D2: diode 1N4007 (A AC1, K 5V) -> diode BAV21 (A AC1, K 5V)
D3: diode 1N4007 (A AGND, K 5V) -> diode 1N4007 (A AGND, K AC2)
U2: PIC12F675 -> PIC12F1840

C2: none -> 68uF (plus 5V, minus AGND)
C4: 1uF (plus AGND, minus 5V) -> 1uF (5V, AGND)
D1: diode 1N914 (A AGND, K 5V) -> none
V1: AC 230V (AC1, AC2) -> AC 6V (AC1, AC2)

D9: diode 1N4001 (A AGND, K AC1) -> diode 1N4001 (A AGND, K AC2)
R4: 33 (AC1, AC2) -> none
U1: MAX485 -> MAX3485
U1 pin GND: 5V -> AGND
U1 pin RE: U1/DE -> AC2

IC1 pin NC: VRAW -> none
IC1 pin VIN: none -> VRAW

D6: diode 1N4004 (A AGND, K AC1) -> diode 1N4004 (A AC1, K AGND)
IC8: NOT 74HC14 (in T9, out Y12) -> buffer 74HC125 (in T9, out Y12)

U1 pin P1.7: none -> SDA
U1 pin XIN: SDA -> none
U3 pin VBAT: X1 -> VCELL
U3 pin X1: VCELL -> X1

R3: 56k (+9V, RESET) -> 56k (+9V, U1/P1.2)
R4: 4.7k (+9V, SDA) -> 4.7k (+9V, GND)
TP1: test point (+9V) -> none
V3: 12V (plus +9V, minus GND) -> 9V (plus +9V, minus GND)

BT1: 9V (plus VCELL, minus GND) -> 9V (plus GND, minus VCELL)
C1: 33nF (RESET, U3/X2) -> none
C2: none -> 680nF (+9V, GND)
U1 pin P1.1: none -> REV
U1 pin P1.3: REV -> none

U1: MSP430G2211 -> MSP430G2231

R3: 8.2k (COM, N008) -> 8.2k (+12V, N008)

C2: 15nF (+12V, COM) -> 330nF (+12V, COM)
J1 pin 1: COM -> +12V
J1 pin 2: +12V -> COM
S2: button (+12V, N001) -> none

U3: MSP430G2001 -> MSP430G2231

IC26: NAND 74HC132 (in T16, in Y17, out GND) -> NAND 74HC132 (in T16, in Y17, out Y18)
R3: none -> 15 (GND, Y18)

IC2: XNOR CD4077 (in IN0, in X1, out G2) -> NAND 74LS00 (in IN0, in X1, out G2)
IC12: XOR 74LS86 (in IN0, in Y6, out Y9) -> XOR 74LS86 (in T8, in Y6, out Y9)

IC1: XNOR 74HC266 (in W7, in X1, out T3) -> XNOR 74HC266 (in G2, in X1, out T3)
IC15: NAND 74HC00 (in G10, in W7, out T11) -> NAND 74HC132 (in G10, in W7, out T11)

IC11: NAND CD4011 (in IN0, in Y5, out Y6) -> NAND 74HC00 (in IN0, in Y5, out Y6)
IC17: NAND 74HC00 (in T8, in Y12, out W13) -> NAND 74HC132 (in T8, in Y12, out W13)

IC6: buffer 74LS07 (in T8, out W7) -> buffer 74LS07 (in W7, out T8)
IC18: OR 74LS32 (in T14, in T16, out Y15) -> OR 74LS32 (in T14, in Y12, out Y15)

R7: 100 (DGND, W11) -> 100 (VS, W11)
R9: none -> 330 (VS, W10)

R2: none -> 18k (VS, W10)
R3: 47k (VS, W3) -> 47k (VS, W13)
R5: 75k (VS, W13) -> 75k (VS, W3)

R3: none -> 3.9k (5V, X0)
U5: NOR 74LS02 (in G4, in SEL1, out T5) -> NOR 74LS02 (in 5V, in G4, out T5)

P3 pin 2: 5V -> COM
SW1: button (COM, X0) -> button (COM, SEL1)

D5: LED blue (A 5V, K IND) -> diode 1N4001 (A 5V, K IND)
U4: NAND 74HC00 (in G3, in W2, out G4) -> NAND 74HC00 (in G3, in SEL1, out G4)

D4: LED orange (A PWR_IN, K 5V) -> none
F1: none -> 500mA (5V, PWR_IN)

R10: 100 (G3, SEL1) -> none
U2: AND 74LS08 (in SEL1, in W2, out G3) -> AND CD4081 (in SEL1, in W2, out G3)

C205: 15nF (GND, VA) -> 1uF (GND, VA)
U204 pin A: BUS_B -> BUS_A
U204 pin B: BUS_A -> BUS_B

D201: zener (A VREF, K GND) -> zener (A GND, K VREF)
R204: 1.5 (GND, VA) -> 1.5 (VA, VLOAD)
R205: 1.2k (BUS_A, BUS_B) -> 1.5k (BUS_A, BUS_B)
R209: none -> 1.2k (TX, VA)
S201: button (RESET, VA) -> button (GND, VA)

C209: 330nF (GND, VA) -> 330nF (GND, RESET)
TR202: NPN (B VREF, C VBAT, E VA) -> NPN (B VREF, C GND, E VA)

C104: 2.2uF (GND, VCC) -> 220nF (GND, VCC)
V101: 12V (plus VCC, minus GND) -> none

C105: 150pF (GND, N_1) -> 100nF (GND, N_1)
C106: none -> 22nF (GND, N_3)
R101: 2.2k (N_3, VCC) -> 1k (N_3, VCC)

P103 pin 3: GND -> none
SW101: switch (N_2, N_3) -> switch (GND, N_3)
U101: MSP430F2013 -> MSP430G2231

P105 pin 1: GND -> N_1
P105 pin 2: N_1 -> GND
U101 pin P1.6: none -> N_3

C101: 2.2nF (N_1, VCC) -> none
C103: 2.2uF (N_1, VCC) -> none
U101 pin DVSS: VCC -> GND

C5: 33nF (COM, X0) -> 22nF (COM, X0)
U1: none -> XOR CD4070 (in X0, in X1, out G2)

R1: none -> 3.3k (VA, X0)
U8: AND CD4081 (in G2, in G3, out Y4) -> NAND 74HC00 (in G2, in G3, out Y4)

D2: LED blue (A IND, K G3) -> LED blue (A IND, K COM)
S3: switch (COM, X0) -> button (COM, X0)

### Task goal
Within the listing above, give again exactly every line from the line with "R205: 1.2k (BUS_A, BUS_B)" through the line with "C105: 150pF (GND, N_1) -> 100nF (GND, N_1)", both included, and no other line.

### Problem solution
R205: 1.2k (BUS_A, BUS_B) -> 1.5k (BUS_A, BUS_B)
R209: none -> 1.2k (TX, VA)
S201: button (RESET, VA) -> button (GND, VA)

C209: 330nF (GND, VA) -> 330nF (GND, RESET)
TR202: NPN (B VREF, C VBAT, E VA) -> NPN (B VREF, C GND, E VA)

C104: 2.2uF (GND, VCC) -> 220nF (GND, VCC)
V101: 12V (plus VCC, minus GND) -> none

C105: 150pF (GND, N_1) -> 100nF (GND, N_1)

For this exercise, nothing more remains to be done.